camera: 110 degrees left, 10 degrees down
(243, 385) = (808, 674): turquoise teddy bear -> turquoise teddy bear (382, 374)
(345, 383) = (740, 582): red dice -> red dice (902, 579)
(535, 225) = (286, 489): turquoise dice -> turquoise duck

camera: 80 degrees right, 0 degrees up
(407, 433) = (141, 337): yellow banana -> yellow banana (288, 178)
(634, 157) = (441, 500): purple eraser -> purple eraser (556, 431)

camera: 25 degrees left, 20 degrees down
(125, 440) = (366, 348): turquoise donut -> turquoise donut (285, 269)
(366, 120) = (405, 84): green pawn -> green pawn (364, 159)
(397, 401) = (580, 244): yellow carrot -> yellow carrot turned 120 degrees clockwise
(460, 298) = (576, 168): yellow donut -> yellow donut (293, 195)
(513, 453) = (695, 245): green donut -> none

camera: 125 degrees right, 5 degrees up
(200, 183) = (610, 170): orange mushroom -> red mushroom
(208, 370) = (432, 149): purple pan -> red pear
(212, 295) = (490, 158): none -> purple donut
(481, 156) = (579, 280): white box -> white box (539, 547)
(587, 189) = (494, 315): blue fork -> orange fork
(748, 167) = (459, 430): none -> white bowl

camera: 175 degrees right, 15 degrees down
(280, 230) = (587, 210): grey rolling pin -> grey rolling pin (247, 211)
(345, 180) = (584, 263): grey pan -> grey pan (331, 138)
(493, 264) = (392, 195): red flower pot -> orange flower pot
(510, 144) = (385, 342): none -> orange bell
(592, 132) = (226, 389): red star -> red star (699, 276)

-----

• **Your task**
Find the string "donut" in the listing and return every line that holds it.

• **Response area**
(125, 440) = (366, 348): turquoise donut -> turquoise donut (285, 269)
(460, 298) = (576, 168): yellow donut -> yellow donut (293, 195)
(513, 453) = (695, 245): green donut -> none
(212, 295) = (490, 158): none -> purple donut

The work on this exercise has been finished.